[Revision tracking records]
§
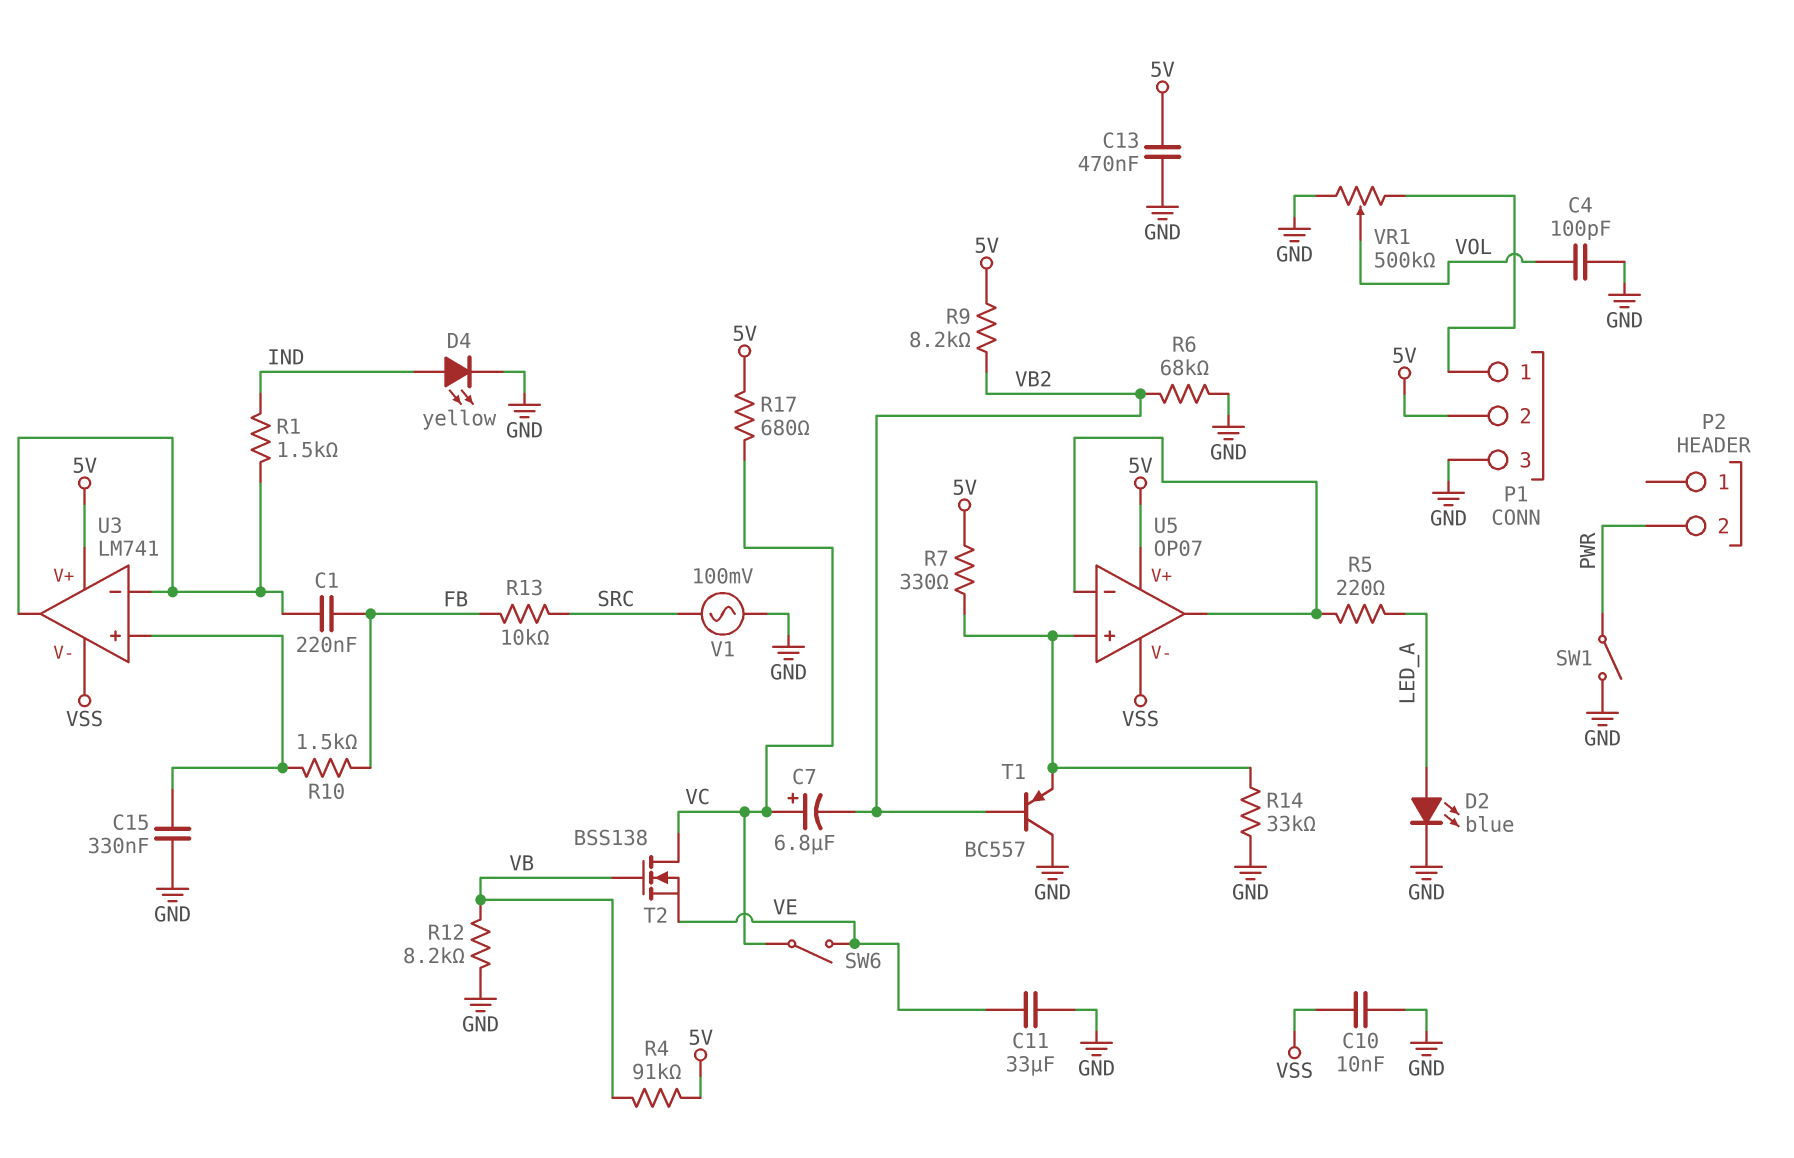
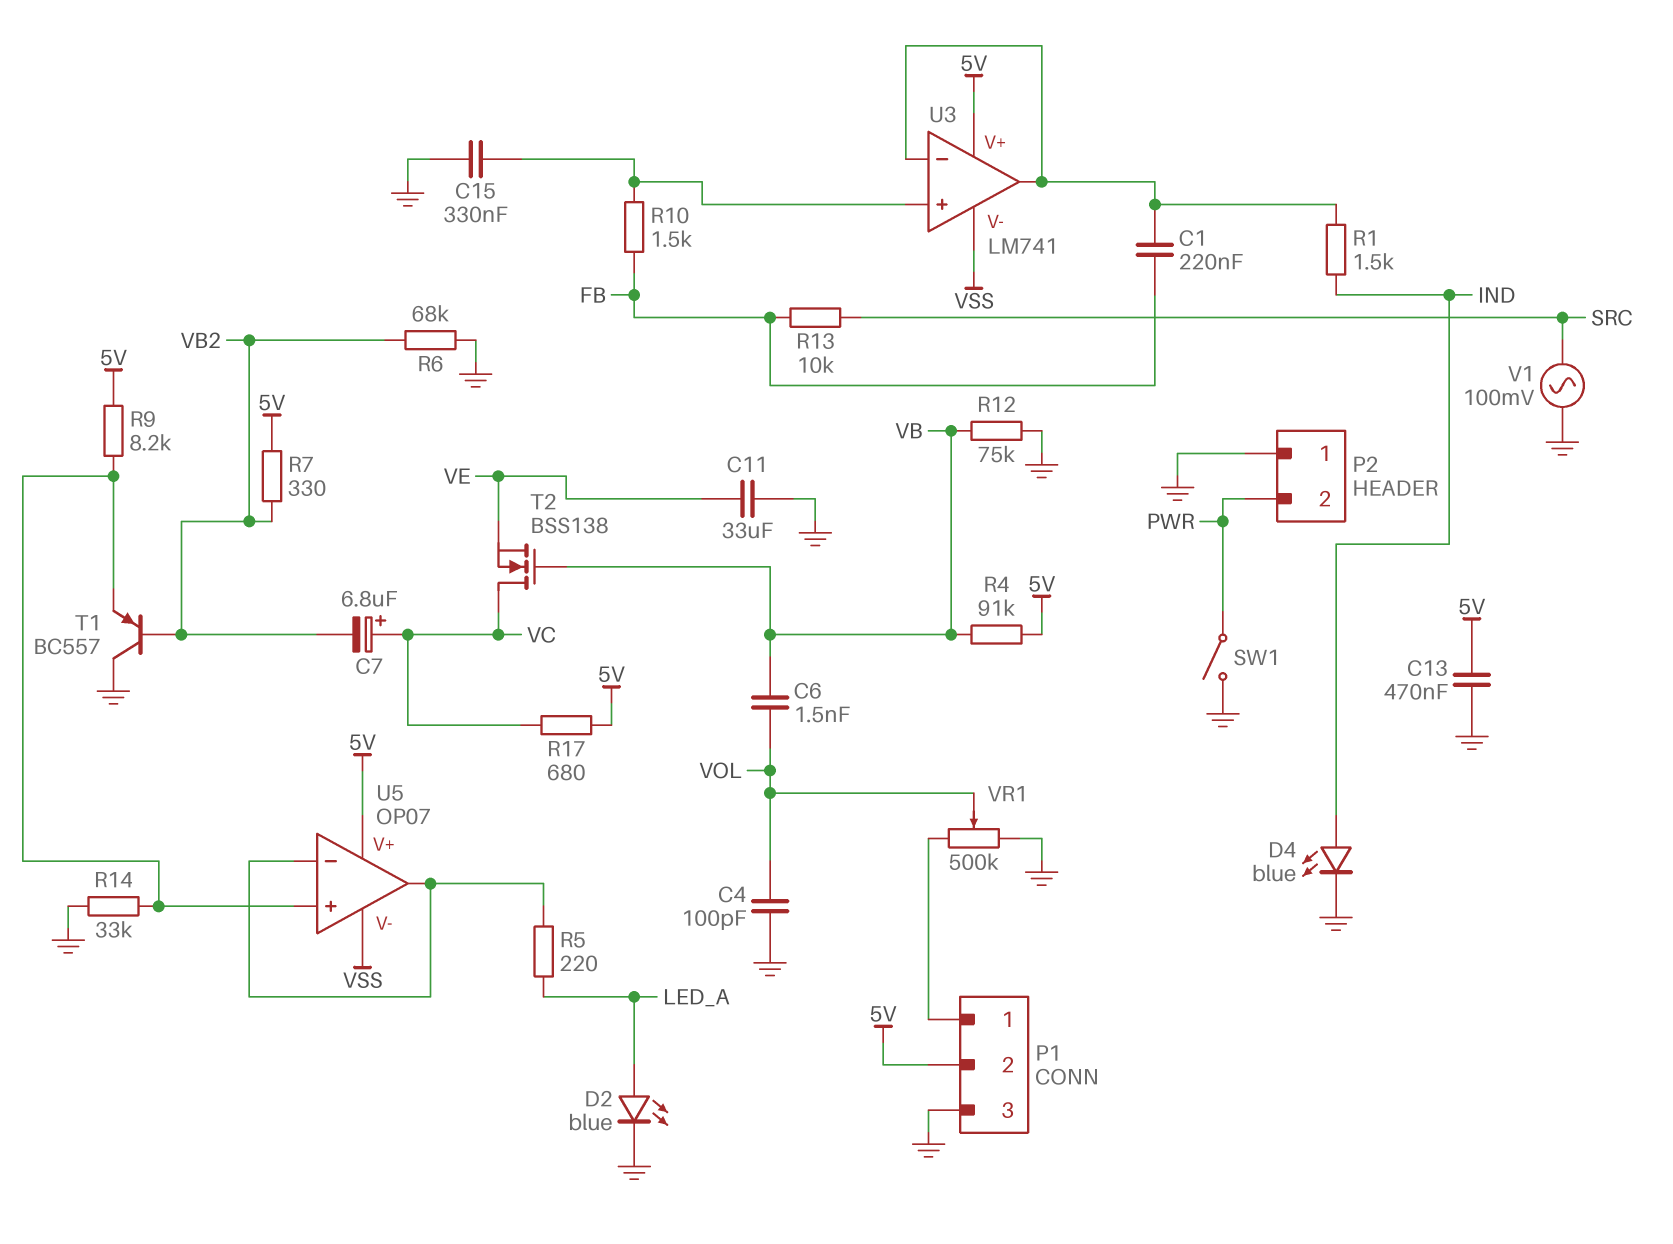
C6: none -> 1.5nF (VB, VOL)
C10: 10nF (GND, VSS) -> none
D4: LED yellow (A IND, K GND) -> LED blue (A IND, K GND)
P2 pin 1: none -> GND
R7: 330 (5V, U5/in+) -> 330 (5V, VB2)
R9: 8.2k (5V, VB2) -> 8.2k (5V, U5/in+)
R12: 8.2k (GND, VB) -> 75k (GND, VB)
SW6: switch (VC, VE) -> none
§
Rewrite the data above exactly as given, but omit the images.

→ **Finished exercise**:
C6: none -> 1.5nF (VB, VOL)
C10: 10nF (GND, VSS) -> none
D4: LED yellow (A IND, K GND) -> LED blue (A IND, K GND)
P2 pin 1: none -> GND
R7: 330 (5V, U5/in+) -> 330 (5V, VB2)
R9: 8.2k (5V, VB2) -> 8.2k (5V, U5/in+)
R12: 8.2k (GND, VB) -> 75k (GND, VB)
SW6: switch (VC, VE) -> none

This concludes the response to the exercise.